Problem to solve »
Give the entries again, exactly as written.

Data provided »

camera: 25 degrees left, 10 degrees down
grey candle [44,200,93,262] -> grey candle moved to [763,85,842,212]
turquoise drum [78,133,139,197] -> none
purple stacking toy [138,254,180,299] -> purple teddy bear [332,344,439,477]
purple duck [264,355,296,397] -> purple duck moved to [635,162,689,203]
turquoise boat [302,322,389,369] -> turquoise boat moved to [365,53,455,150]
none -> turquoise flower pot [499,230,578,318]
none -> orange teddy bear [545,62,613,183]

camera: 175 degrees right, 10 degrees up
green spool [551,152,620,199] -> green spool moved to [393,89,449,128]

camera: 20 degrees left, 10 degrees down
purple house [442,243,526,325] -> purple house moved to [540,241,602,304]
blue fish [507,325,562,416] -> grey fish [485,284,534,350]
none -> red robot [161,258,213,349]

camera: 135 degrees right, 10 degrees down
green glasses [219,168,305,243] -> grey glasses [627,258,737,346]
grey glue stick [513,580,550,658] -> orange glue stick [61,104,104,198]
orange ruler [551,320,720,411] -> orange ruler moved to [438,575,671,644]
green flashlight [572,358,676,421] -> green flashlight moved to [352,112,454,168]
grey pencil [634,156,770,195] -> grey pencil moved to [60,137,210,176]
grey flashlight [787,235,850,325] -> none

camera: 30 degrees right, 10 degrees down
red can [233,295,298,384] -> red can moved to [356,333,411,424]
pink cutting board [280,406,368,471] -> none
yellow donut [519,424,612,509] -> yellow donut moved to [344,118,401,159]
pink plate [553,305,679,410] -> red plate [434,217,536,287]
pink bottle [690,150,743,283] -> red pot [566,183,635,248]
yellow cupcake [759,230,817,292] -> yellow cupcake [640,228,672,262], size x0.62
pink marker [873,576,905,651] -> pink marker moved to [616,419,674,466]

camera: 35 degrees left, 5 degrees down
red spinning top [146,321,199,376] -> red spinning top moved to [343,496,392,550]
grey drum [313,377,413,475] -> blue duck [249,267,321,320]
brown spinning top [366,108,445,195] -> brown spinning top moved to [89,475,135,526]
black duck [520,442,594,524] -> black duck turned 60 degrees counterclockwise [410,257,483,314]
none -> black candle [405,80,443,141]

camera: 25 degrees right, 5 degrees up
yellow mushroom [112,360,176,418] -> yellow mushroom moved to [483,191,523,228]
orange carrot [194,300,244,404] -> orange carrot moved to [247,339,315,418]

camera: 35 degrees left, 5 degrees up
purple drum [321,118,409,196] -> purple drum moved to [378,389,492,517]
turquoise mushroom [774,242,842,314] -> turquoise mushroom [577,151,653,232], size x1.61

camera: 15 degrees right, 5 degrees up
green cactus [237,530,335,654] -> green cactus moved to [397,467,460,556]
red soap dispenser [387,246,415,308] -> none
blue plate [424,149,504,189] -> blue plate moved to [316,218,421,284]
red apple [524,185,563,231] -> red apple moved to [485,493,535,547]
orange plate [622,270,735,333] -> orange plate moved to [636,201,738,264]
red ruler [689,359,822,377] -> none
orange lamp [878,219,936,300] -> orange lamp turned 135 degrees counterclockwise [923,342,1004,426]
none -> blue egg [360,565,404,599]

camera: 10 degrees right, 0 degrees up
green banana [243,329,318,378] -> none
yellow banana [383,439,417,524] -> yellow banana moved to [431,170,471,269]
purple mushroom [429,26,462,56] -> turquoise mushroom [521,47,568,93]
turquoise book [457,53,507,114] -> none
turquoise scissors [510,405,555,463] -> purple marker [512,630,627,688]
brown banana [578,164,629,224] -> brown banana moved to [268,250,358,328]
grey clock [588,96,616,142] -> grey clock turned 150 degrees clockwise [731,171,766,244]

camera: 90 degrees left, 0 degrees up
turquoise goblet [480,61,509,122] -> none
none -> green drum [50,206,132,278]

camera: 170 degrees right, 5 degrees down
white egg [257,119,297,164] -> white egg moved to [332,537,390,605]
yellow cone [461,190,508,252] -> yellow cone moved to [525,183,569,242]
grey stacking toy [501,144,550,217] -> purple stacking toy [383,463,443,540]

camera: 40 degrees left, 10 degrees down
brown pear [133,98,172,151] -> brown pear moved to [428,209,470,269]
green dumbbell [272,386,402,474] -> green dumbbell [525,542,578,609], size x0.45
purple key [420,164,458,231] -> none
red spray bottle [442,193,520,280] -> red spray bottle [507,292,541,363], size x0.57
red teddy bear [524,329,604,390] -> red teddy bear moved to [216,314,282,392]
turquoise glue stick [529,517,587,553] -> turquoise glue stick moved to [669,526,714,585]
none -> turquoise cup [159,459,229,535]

Written answer »
camera: 25 degrees left, 10 degrees down
grey candle [44,200,93,262] -> grey candle moved to [763,85,842,212]
turquoise drum [78,133,139,197] -> none
purple stacking toy [138,254,180,299] -> purple teddy bear [332,344,439,477]
purple duck [264,355,296,397] -> purple duck moved to [635,162,689,203]
turquoise boat [302,322,389,369] -> turquoise boat moved to [365,53,455,150]
none -> turquoise flower pot [499,230,578,318]
none -> orange teddy bear [545,62,613,183]

camera: 175 degrees right, 10 degrees up
green spool [551,152,620,199] -> green spool moved to [393,89,449,128]

camera: 20 degrees left, 10 degrees down
purple house [442,243,526,325] -> purple house moved to [540,241,602,304]
blue fish [507,325,562,416] -> grey fish [485,284,534,350]
none -> red robot [161,258,213,349]

camera: 135 degrees right, 10 degrees down
green glasses [219,168,305,243] -> grey glasses [627,258,737,346]
grey glue stick [513,580,550,658] -> orange glue stick [61,104,104,198]
orange ruler [551,320,720,411] -> orange ruler moved to [438,575,671,644]
green flashlight [572,358,676,421] -> green flashlight moved to [352,112,454,168]
grey pencil [634,156,770,195] -> grey pencil moved to [60,137,210,176]
grey flashlight [787,235,850,325] -> none

camera: 30 degrees right, 10 degrees down
red can [233,295,298,384] -> red can moved to [356,333,411,424]
pink cutting board [280,406,368,471] -> none
yellow donut [519,424,612,509] -> yellow donut moved to [344,118,401,159]
pink plate [553,305,679,410] -> red plate [434,217,536,287]
pink bottle [690,150,743,283] -> red pot [566,183,635,248]
yellow cupcake [759,230,817,292] -> yellow cupcake [640,228,672,262], size x0.62
pink marker [873,576,905,651] -> pink marker moved to [616,419,674,466]

camera: 35 degrees left, 5 degrees down
red spinning top [146,321,199,376] -> red spinning top moved to [343,496,392,550]
grey drum [313,377,413,475] -> blue duck [249,267,321,320]
brown spinning top [366,108,445,195] -> brown spinning top moved to [89,475,135,526]
black duck [520,442,594,524] -> black duck turned 60 degrees counterclockwise [410,257,483,314]
none -> black candle [405,80,443,141]

camera: 25 degrees right, 5 degrees up
yellow mushroom [112,360,176,418] -> yellow mushroom moved to [483,191,523,228]
orange carrot [194,300,244,404] -> orange carrot moved to [247,339,315,418]

camera: 35 degrees left, 5 degrees up
purple drum [321,118,409,196] -> purple drum moved to [378,389,492,517]
turquoise mushroom [774,242,842,314] -> turquoise mushroom [577,151,653,232], size x1.61

camera: 15 degrees right, 5 degrees up
green cactus [237,530,335,654] -> green cactus moved to [397,467,460,556]
red soap dispenser [387,246,415,308] -> none
blue plate [424,149,504,189] -> blue plate moved to [316,218,421,284]
red apple [524,185,563,231] -> red apple moved to [485,493,535,547]
orange plate [622,270,735,333] -> orange plate moved to [636,201,738,264]
red ruler [689,359,822,377] -> none
orange lamp [878,219,936,300] -> orange lamp turned 135 degrees counterclockwise [923,342,1004,426]
none -> blue egg [360,565,404,599]

camera: 10 degrees right, 0 degrees up
green banana [243,329,318,378] -> none
yellow banana [383,439,417,524] -> yellow banana moved to [431,170,471,269]
purple mushroom [429,26,462,56] -> turquoise mushroom [521,47,568,93]
turquoise book [457,53,507,114] -> none
turquoise scissors [510,405,555,463] -> purple marker [512,630,627,688]
brown banana [578,164,629,224] -> brown banana moved to [268,250,358,328]
grey clock [588,96,616,142] -> grey clock turned 150 degrees clockwise [731,171,766,244]

camera: 90 degrees left, 0 degrees up
turquoise goblet [480,61,509,122] -> none
none -> green drum [50,206,132,278]

camera: 170 degrees right, 5 degrees down
white egg [257,119,297,164] -> white egg moved to [332,537,390,605]
yellow cone [461,190,508,252] -> yellow cone moved to [525,183,569,242]
grey stacking toy [501,144,550,217] -> purple stacking toy [383,463,443,540]

camera: 40 degrees left, 10 degrees down
brown pear [133,98,172,151] -> brown pear moved to [428,209,470,269]
green dumbbell [272,386,402,474] -> green dumbbell [525,542,578,609], size x0.45
purple key [420,164,458,231] -> none
red spray bottle [442,193,520,280] -> red spray bottle [507,292,541,363], size x0.57
red teddy bear [524,329,604,390] -> red teddy bear moved to [216,314,282,392]
turquoise glue stick [529,517,587,553] -> turquoise glue stick moved to [669,526,714,585]
none -> turquoise cup [159,459,229,535]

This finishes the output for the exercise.